— PROVIDED MATERIAL —

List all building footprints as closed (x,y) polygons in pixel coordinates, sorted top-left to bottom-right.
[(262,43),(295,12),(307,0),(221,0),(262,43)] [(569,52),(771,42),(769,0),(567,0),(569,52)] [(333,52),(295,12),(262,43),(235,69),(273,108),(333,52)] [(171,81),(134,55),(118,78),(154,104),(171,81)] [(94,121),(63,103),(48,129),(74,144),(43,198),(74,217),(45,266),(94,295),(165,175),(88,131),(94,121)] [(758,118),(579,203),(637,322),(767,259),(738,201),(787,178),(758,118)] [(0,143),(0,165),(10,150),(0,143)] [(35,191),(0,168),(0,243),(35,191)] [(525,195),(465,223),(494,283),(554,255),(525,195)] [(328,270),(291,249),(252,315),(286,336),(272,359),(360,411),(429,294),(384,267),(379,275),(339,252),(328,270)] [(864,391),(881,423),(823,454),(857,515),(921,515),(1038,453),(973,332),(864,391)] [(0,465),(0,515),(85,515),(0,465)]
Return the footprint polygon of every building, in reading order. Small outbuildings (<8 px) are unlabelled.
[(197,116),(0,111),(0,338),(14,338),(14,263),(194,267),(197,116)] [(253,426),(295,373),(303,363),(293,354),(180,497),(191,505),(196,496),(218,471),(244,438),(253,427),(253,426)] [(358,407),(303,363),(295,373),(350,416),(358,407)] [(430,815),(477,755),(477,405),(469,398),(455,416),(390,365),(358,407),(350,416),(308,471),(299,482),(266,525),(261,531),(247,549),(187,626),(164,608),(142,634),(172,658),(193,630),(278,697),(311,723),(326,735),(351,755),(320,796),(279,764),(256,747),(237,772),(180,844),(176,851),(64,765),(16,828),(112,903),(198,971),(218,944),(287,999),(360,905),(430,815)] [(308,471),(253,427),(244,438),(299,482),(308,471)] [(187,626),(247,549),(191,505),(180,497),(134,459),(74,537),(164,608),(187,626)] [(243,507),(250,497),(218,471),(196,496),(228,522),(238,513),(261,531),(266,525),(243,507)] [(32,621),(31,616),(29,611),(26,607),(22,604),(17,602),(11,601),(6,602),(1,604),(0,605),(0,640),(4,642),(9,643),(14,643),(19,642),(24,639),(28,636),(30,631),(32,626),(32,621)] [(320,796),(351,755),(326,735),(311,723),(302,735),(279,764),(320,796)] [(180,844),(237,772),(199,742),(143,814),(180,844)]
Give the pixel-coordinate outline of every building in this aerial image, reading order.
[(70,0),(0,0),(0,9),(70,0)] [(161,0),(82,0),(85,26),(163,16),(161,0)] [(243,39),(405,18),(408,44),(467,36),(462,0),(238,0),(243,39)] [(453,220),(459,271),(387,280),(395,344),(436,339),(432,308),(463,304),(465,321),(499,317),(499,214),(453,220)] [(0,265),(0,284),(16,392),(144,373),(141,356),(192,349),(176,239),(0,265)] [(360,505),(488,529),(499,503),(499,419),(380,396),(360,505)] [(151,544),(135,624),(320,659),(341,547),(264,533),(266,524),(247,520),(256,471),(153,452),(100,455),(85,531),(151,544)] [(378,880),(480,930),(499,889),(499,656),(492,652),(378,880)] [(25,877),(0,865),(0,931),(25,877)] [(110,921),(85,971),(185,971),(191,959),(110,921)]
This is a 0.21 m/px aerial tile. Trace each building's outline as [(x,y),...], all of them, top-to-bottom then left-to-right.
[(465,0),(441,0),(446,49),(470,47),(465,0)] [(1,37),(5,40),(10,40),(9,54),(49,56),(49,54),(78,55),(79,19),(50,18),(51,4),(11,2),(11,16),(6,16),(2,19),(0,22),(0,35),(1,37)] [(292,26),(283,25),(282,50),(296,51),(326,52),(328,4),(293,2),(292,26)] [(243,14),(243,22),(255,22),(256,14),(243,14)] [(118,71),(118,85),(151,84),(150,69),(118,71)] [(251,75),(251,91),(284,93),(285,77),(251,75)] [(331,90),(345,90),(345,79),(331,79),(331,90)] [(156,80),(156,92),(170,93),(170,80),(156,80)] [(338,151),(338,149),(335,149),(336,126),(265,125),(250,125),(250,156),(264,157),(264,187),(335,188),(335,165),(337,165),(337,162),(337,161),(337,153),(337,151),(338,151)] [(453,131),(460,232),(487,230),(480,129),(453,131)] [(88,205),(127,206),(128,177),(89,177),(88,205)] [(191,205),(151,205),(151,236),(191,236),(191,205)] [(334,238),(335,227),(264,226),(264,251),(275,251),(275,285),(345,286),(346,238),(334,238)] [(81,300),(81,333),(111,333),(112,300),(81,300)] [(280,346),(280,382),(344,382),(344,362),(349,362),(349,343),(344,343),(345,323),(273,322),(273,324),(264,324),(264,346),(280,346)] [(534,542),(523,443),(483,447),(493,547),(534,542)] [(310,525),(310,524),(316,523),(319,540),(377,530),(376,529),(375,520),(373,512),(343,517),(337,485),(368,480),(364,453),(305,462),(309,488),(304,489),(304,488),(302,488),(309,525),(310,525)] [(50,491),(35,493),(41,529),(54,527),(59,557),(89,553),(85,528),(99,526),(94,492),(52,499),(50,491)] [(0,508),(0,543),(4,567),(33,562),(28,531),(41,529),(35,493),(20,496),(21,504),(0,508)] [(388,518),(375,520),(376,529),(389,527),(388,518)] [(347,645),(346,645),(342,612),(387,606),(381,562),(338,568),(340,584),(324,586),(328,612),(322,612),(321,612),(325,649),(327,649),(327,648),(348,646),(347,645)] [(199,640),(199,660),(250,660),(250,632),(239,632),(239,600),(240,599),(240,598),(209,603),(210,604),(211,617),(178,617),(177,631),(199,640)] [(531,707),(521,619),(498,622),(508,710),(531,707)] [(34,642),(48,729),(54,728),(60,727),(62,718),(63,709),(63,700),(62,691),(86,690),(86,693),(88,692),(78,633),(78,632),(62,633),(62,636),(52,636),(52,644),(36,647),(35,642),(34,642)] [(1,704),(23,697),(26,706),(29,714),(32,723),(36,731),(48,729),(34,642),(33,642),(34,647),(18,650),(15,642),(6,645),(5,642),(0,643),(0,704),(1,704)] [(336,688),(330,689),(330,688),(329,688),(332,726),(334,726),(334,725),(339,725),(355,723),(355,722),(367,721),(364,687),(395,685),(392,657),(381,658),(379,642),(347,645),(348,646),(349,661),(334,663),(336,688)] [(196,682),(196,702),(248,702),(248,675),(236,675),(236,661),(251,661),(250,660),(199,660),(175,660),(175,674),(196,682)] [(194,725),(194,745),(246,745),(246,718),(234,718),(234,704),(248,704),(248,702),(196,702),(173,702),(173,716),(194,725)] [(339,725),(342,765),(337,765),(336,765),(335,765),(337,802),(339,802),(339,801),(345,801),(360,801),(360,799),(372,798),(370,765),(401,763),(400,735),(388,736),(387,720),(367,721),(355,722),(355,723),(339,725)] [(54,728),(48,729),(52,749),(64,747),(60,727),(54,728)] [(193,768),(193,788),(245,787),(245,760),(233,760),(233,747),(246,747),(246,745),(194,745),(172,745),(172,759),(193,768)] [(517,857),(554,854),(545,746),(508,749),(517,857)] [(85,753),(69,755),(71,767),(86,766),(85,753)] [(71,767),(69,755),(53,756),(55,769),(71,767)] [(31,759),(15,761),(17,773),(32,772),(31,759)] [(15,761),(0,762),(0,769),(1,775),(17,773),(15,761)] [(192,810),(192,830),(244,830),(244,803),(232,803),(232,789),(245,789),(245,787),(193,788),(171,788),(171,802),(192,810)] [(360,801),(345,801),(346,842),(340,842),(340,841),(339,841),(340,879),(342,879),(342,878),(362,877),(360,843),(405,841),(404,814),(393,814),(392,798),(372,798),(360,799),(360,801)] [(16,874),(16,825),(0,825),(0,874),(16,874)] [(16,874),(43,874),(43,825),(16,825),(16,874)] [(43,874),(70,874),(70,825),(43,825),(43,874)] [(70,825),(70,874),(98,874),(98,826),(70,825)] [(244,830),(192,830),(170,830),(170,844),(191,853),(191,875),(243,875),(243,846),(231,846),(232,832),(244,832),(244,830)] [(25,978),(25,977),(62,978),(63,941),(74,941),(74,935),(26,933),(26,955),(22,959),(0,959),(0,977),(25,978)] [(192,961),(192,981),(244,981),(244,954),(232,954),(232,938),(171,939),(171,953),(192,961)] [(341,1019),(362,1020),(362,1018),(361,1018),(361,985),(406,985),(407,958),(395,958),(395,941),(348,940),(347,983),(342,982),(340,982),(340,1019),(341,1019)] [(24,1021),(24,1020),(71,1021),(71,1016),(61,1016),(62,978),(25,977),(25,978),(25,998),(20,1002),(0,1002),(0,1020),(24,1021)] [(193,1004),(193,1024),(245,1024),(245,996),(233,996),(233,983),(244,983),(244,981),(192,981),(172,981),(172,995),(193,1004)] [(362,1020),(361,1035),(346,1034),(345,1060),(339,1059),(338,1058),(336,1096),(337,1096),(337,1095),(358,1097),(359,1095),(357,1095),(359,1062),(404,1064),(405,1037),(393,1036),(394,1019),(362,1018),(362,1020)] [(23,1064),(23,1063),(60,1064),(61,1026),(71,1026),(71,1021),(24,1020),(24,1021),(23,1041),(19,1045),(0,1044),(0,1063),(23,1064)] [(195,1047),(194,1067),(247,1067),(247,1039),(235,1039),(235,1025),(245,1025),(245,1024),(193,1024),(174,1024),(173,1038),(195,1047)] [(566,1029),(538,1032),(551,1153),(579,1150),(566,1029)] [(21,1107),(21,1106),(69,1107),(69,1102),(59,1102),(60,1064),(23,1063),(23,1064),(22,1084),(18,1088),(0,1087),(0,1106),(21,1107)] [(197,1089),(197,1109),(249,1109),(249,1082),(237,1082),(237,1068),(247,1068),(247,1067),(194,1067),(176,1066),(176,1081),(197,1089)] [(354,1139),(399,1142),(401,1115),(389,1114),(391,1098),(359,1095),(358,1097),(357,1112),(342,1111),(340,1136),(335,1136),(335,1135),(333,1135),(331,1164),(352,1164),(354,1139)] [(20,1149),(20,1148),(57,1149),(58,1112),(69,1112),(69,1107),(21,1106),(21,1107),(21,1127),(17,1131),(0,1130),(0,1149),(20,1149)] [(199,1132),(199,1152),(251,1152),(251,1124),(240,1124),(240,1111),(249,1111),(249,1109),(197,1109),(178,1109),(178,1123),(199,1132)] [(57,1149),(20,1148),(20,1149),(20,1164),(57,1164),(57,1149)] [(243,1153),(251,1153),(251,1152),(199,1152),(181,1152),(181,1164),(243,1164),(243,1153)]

— DESCRIPTION OF THE TASK —
Gather all lines of the records that include the word "left".

— TASK ANSWER —
List all building footprints as closed (x,y) polygons in pixel coordinates, sorted top-left to bottom-right.
This is a 0.21 m/px aerial tile. Trace each building's outline as [(x,y),...], all of them, top-to-bottom then left-to-right.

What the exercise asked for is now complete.